Task material ::
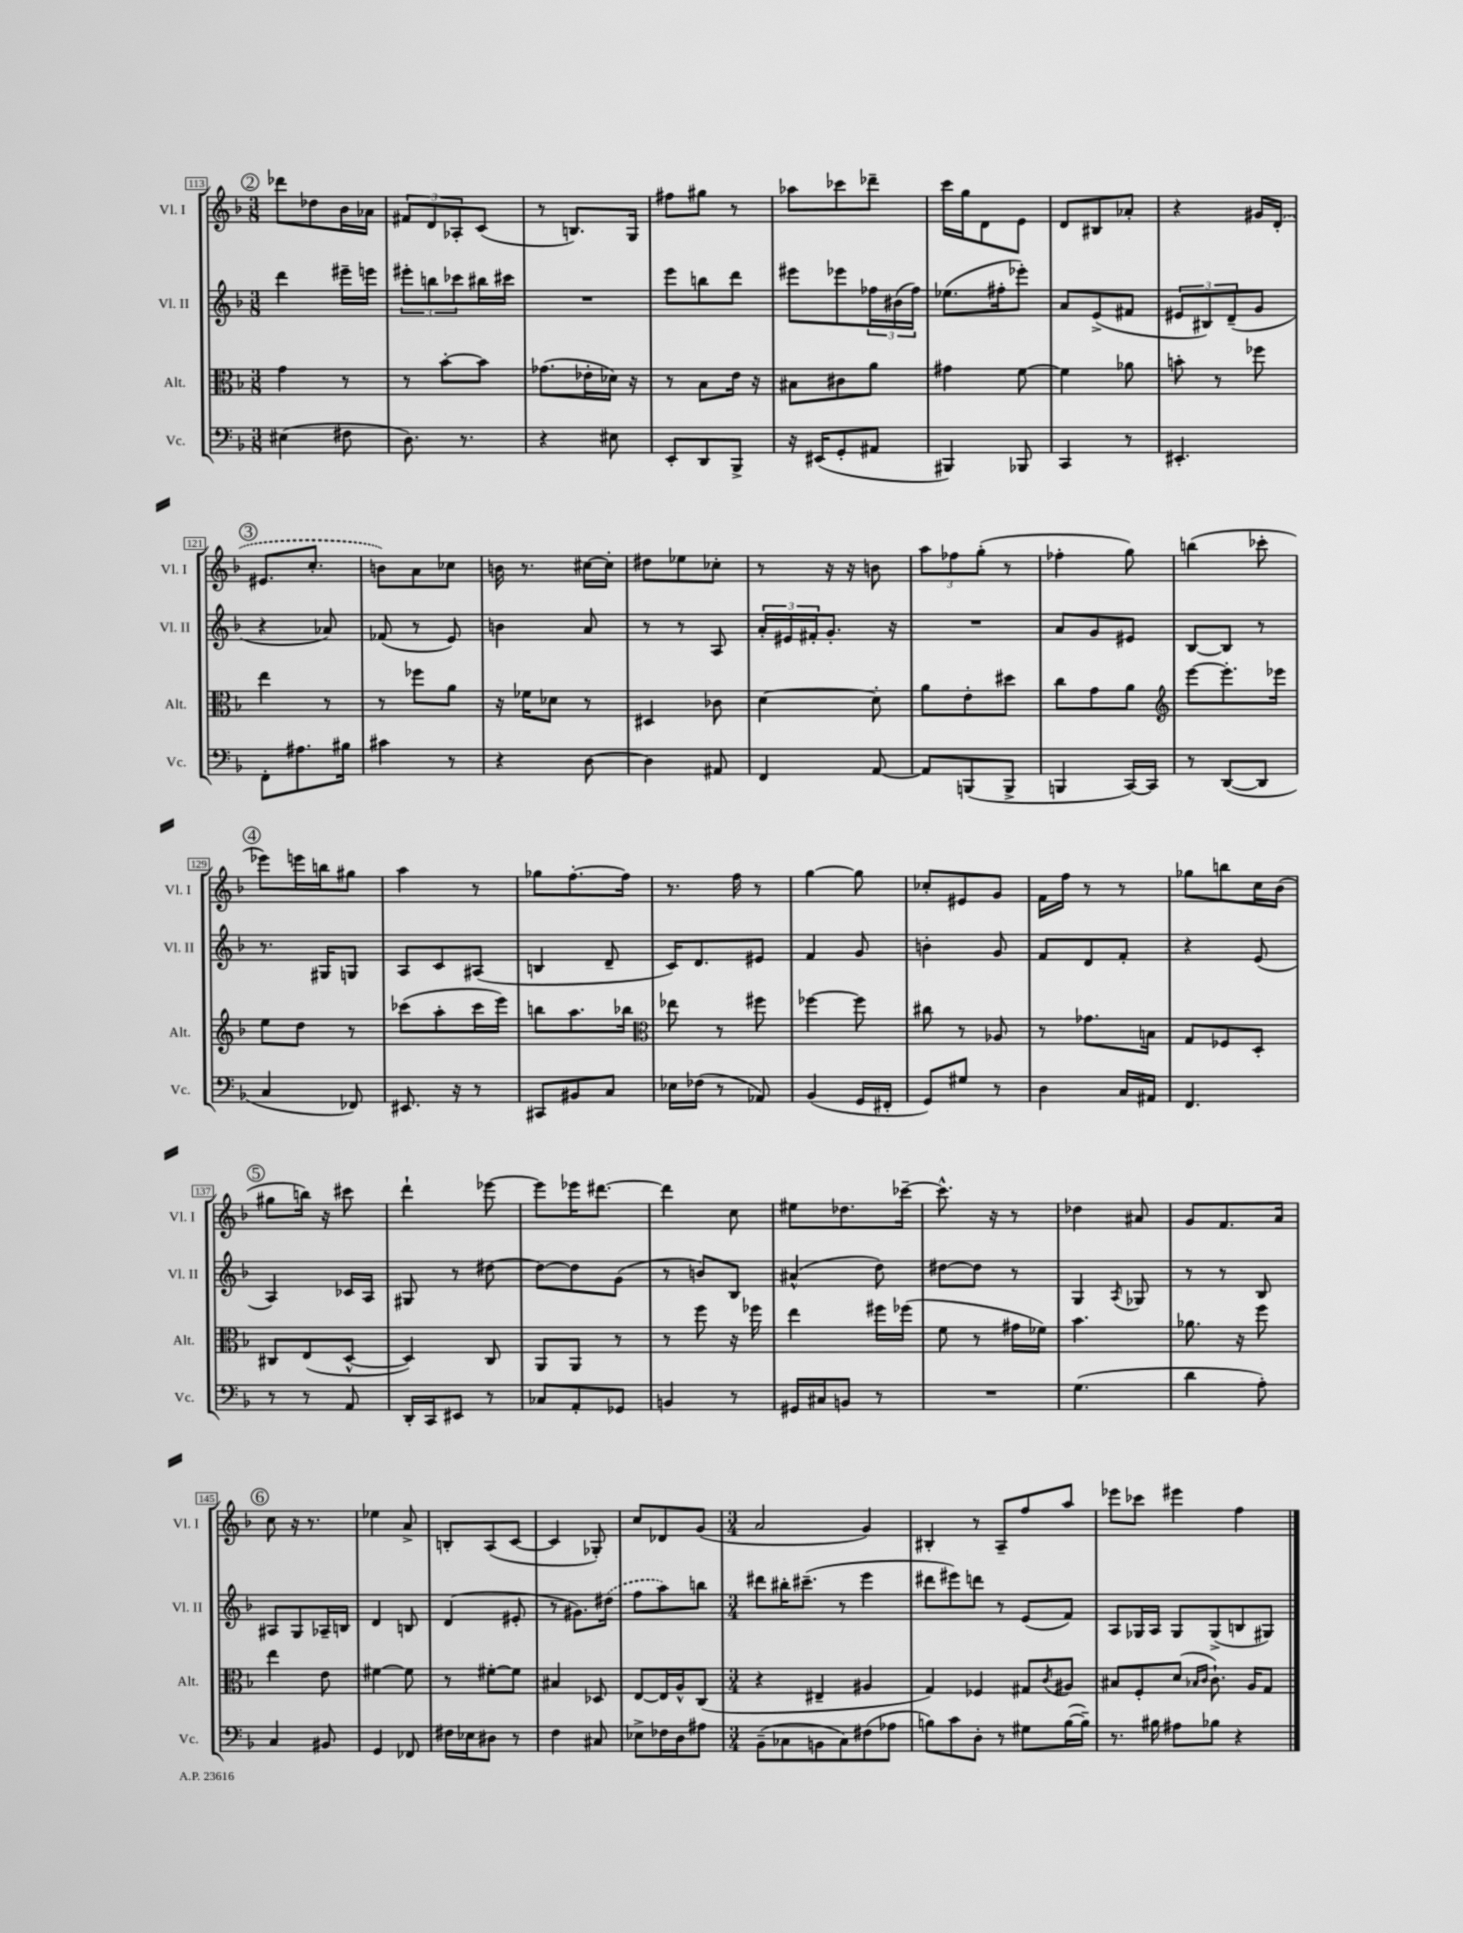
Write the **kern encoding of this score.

**kern	**kern	**kern	**kern
*staff4	*staff3	*staff2	*staff1
*clefF4	*clefC3	*clefG2	*clefG2
*k[b-]	*k[b-]	*k[b-]	*k[b-]
*M3/8	*M3/8	*M3/8	*M3/8
(4E#\	4g\	4ddd\	8ddd-\L
.	.	.	8dd-\
8F#\	8r	16eee#~\LL	16b-\L
.	.	16eee\JJ	16a-\JJ
=	=	=	=
8.D\)	8r	12eee#'\L	12f#/L
.	.	12bb\	12d/
.	[8b-'\L	.	.
.	.	12ccc-\	12A-'/
8.r	.	.	.
.	8b-\]J	16bb#\L	(8c/J
.	.	16ccc#\JJ	.
=	=	=	=
4r	(8.g-\L	4.r	8r
.	.	.	8.B/L)
.	16e-'\L	.	.
8E#\	16d-\JJ)	.	.
.	16r	.	16G/Jk
=	=	=	=
8EE'/L	8r	8eee\L	8ff#\L
8DD/	8B-\L	8bb\	8gg#\J
8BBB-^/J	16e\Jk	8ddd\J	8r
.	16r	.	.
=	=	=	=
16r	8B#\L	8eee#\L	8aa-\L
(16EE#/LK	.	.	.
8GG'/	8c#\	8eee-\	8ccc-\
8AA#/J	8a\J	24ff-\L	8ddd-~\J
.	.	(24b#\	.
.	.	24ff-\JJ)	.
=	=	=	=
4BBB#/)	4g#\	(8.ee-\L	16ccc\LL
.	.	.	16gg\J
.	.	.	8d\
.	.	16ff#'\k	.
8BBB-/	[8f\	8eee-'\J)	8e\J
=	=	=	=
4CC/	4f\]	8a/L	8d/L
.	.	(8e^/	8B#/
8r	8a-\	8f#/J	8a-'/J
=	=	=	=
4.EE#'/	8b'\	12e#/L	4r
.	.	12B#/)	.
.	8r	.	.
.	.	(12d~/	.
.	8ff-\	8g/J	16g#/LL
.	.	.	(16d'/JJ
=	=	=	=
8FF'\L	4ee\	4r	8.e#/L
8.A#\	.	.	.
.	.	.	8.cc'/J
.	8r	8a-/)	.
16B#\Jk	.	.	.
=	=	=	=
4c#\	8r	(8f-/	8b\L)
.	8ff-\L	8r	8a\
8r	8a\J	8e/)	8cc-\J
=	=	=	=
4r	16r	4b\	16b\
.	16f-\LK	.	8.r
.	8d-\J	.	.
[8D\	8r	8a/	[16cc#\LL
.	.	.	16cc#'\]JJ
=	=	=	=
4D\]	4D#/	8r	8dd#\L
.	.	8r	8ee-\
8AA#/	8c-\	8A/	8cc-'\J
=	=	=	=
4FF/	[4d\	24a'/LL	8r
.	.	24e#/	.
.	.	24f#'/J	.
.	.	8.g'/J	16r
.	.	.	16r
[8AA/	8d'\]	.	8b\
.	.	16r	.
=	=	=	=
8AA/]L	8a\L	4.r	12aa\L
.	.	.	12ff-\
(8BBB/	8e'\	.	.
.	.	.	(12gg'\J
8BBB^/J	8dd#\J	.	8r
=	=	=	=
4BBB/	8cc\L	8a/L	4ff-'\
.	8g\	8g/	.
[16CC/LL)	8a\J	8e#/J	8gg\)
16CC/]JJ	.	.	.
=	=	=	=
*	*clefG2	*	*
8r	[8eee\L	[8B-/L	(4bb\
([8DD/L	8.eee'\]	8B-/]J	.
8DD/]J	.	8r	8ccc-'\
.	16eee-\Jk	.	.
=	=	=	=
4C/	8ee\L	8.r	8eee-\L)
.	8dd\J	.	16eee\L
.	.	16G#/LK	16bb\J
8FF-/)	8r	8G/J	8gg#\J
=	=	=	=
8.EE#/	(8ccc-\L	8A/L	4aa\
.	8aa'\	8c/	.
16r	.	.	.
8r	16ccc-\L	(8A#/J	8r
.	16eee\JJ)	.	.
=	=	=	=
8CC#/L	8bb\L	4B/	8gg-\L
8BB#/	8.aa\	.	[8.ff'\
8C/J	.	8d~/	.
.	16bb-\Jk	.	16ff\]Jk
=	=	=	=
*	*clefC3	*	*
16E-\LL	8ee-\	16c/LK)	8.r
(16F-\JJ	.	8.d/	.
8r	8r	.	.
.	.	.	16ff\
8AA-/)	8ff#\	8e#/J	8r
=	=	=	=
(4BB-/	[4ff-\	4f/	[4gg\
16GG/LL	8ff-\]	8g/	8gg\]
16FF#'/JJ	.	.	.
=	=	=	=
8GG/L)	8cc#\	4b'\	8cc-'/L
8G#/J	8r	.	8e#/
8r	8A-/	8g/	8g/J
=	=	=	=
4D\	8r	8f/L	16f\LL
.	.	.	16ff\JJ
.	8.g-\L	8d/	8r
16C/LL	.	8f'/J	8r
16AA#/JJ	16B\Jk	.	.
=	=	=	=
4.FF/	8G/L	4r	8gg-\L
.	8F-/	.	8bb\
.	8D'/J	(8e/	16cc\L
.	.	.	(16b-\JJ
=	=	=	=
8r	8C#/L	4A/)	8gg#\L
8r	(8E/	.	16bb\Jk)
.	.	.	16r
8AA/	[8D^^/J	16c-/LL	8ccc#\
.	.	16A/JJ	.
=	=	=	=
16DD'/LL	4D/])	8G#/	4ddd`\
16CC/J	.	.	.
8EE#/J	.	8r	.
8r	8C/	[8dd#\	[8eee-\
=	=	=	=
8C-/L	8AA/L	8dd#\_L	8eee-\]L
8AA'/	8AA/J	8dd#\]	16eee-\K
.	.	.	[8.ddd#\J
8GG-/J	8r	(8g\J	.
=	=	=	=
4BB/	8r	8r	4ddd#\]
.	8ff\	8b/L)	.
8r	16r	8B-/J	8cc\
.	16ff-\	.	.
=	=	=	=
16GG#/LL	4ee\	(4a#^^/	8ee#\L
16C#/J	.	.	.
8BB/J	.	.	8.dd-\
8r	16ff#\LL	8dd\)	.
.	(16ff-\JJ	.	[16ccc-~\Jk
=	=	=	=
4.r	8f\	[8dd#\L	8.ccc-^^\]
.	8r	8dd#\]J	.
.	.	.	16r
.	16g#\LL	8r	8r
.	16f-\JJ)	.	.
=	=	=	=
(4.G\	4.b-\	4G/	4dd-\
.	.	8qA/	.
.	.	8G-/	8a#/
=	=	=	=
4d\	8.a-\	8r	8g/L
.	.	8r	8.f/
.	16r	.	.
8A'\)	8ff\	8B-/	.
.	.	.	16a/Jk
=	=	=	=
4C/	4ee\	8A#/L	8cc\
.	.	8G/	16r
.	.	.	8.r
8BB#/	8e\	16A-~/L	.
.	.	16B/JJ	.
=	=	=	=
4GG/	[4f#\	4d/	4ee-\
8FF-/	8f#\]	8B/	8a^/
=	=	=	=
16F#\LL	8r	(4d/	8B'/L
16E-\J	.	.	.
8D#\J	[8f#'\L	.	(8A/
8r	8f#\]J	8e#'/	[8c/J
=	=	=	=
4F\	4B#/	8r	4c/]
.	.	8.g#\L)	.
8C#/	8D-/	.	8G-'/)
.	.	(16dd#\Jk	.
=	=	=	=
8E-^\L	[8E/L	8ff\L	8cc/L
16F-\L	16E/]L	8aa\)	8d-/
16D\J	16A^^/J	.	.
8A#\J	(8C/J	8bb\J	(8g/J
=	=	=	=
*M3/4	*M3/4	*M3/4	*M3/4
(8BB-~\L	4r	8ddd#\L	2a/
8C-\	.	16bb#'\K	.
.	.	(8.ccc#~\J	.
8BB\	4E#~/	.	.
8C-\)	.	8r	.
(8F#\	4A#/	4eee\	4g/)
8A-\J	.	.	.
=	=	=	=
8B\L)	4G/)	8ddd#\L	4B#'/
8c\	.	8eee#\)	.
8D'\J	4F-/	8ddd\J	8r
8r	.	8r	8A~/L
8G#\L	8G#/L	(8e/L	8ff/
.	8qc/	.	.
([16B\L	8A#/J	8f/J)	8aa/J
16B~\]JJ)	.	.	.
=	=	=	=
8.r	8B#/L	8A/L	8eee-\L
.	8F'/	16G-/L	8ccc-\J
16B#\	.	16A/JJ	.
8A#\L	(8d/J	8G-/L	4eee#\
.	16qqB-/LL	.	.
.	16qqc/JJ	.	.
8B-\J	8.c`\)	(8G-^/	.
4r	.	8B/	4ff\
.	16A/LK	.	.
.	8G/J	8G#/J)	.
==	==	==	==
*-	*-	*-	*-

Given exercise :: Gather every line in the records that contains the string "kern", treating uppercase and lowercase letters as different.

Response for this exercise ::
Write the **kern encoding of this score.
**kern	**kern	**kern	**kern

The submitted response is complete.